Exercise description. Go to the line below containing "R204: 12k (+9V, SIG4) -> 12k (0V, SIG4)" and print exactly from there through the line containing "C5: none -> 82pF (GND, U4/in-)", both included. Print nothing else.

Records.
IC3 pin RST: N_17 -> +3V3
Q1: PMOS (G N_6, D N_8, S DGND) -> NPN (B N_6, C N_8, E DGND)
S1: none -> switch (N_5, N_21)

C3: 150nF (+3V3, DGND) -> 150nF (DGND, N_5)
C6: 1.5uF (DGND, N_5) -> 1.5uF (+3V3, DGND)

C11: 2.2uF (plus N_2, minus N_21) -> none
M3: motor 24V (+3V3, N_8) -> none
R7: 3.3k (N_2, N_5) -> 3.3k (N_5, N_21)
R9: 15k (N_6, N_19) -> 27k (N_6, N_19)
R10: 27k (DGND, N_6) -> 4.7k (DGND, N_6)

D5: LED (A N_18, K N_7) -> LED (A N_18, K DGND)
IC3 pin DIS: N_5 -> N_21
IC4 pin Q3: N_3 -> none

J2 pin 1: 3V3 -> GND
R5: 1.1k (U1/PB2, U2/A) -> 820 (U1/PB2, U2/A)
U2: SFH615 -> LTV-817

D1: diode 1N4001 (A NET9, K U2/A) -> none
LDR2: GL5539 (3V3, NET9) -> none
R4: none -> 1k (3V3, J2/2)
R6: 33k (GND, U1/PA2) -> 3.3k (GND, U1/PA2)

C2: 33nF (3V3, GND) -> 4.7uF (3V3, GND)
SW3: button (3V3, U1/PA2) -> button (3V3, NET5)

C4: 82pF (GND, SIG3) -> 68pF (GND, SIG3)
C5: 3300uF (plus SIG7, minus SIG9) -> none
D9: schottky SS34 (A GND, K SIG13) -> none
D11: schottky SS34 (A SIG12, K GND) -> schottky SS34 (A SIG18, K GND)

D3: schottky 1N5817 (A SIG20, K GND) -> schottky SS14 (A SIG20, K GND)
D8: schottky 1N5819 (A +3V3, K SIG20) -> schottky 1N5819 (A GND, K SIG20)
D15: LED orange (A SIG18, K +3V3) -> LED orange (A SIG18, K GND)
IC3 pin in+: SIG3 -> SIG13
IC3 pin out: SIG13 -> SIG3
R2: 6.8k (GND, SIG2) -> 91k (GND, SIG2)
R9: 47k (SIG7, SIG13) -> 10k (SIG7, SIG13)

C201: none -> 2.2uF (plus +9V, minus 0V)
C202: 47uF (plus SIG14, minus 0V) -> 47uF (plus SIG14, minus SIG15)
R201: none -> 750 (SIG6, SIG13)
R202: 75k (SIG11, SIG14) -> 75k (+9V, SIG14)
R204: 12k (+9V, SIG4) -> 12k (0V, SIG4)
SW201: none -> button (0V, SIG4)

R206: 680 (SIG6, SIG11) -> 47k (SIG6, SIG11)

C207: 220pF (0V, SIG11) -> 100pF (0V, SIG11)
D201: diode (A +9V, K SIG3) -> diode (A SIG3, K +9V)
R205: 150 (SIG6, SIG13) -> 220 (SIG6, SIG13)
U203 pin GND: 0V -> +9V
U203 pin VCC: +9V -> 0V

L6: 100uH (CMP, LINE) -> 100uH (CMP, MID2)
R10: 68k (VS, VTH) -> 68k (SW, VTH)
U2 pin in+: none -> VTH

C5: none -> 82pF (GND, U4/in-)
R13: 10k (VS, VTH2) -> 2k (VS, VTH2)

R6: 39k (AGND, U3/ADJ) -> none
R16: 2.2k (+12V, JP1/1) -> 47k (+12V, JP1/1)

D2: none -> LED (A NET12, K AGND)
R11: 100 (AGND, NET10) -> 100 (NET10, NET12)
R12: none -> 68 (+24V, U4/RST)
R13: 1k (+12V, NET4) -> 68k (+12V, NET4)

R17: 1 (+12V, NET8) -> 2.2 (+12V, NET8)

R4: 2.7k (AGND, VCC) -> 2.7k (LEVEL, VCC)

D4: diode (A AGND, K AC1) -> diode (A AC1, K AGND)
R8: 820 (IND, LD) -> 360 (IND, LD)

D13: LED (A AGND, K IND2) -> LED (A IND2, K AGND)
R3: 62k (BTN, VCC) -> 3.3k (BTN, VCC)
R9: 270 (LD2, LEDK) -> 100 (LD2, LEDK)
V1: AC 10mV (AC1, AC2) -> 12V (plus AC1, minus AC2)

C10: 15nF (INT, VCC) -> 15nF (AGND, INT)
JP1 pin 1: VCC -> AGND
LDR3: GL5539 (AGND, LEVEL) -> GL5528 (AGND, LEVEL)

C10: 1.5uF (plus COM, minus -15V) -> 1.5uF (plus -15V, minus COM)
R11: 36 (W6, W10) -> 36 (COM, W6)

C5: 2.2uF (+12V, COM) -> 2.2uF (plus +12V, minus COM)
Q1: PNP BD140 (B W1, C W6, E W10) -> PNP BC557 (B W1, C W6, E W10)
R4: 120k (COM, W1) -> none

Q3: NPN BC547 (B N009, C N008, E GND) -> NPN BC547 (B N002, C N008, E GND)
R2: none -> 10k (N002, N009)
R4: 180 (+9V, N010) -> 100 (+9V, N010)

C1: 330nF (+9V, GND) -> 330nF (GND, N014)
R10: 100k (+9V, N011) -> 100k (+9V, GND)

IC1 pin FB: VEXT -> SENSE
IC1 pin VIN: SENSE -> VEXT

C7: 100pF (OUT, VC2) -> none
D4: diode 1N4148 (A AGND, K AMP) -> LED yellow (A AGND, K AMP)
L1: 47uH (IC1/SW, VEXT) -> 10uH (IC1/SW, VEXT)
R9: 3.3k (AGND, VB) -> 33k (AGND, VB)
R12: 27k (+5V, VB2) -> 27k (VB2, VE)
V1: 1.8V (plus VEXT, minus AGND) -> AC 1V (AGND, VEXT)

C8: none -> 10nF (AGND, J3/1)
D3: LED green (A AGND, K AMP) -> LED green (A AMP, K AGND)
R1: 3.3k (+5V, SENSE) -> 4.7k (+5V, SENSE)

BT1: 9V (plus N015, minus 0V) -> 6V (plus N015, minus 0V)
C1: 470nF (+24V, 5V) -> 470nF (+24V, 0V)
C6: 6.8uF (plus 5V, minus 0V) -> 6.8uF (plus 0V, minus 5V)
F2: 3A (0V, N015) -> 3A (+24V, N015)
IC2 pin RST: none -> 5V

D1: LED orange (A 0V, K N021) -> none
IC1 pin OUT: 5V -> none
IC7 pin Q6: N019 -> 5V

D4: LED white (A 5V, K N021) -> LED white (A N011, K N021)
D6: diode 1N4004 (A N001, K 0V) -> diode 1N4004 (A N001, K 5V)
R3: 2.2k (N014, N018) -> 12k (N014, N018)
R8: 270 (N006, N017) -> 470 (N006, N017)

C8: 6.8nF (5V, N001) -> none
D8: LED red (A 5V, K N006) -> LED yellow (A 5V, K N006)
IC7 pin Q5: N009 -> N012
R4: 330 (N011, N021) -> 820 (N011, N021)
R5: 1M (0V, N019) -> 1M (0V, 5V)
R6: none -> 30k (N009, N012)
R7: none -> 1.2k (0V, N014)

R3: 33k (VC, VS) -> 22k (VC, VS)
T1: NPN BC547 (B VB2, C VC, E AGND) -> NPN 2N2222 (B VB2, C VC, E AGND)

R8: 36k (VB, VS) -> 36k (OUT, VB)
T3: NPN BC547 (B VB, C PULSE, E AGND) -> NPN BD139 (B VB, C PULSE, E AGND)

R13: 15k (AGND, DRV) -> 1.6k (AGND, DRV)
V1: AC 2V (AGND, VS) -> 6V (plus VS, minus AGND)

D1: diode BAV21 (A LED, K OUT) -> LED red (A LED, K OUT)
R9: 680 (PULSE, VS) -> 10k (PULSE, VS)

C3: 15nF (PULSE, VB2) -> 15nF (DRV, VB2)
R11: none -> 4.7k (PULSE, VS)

Completed exercise.
R204: 12k (+9V, SIG4) -> 12k (0V, SIG4)
SW201: none -> button (0V, SIG4)

R206: 680 (SIG6, SIG11) -> 47k (SIG6, SIG11)

C207: 220pF (0V, SIG11) -> 100pF (0V, SIG11)
D201: diode (A +9V, K SIG3) -> diode (A SIG3, K +9V)
R205: 150 (SIG6, SIG13) -> 220 (SIG6, SIG13)
U203 pin GND: 0V -> +9V
U203 pin VCC: +9V -> 0V

L6: 100uH (CMP, LINE) -> 100uH (CMP, MID2)
R10: 68k (VS, VTH) -> 68k (SW, VTH)
U2 pin in+: none -> VTH

C5: none -> 82pF (GND, U4/in-)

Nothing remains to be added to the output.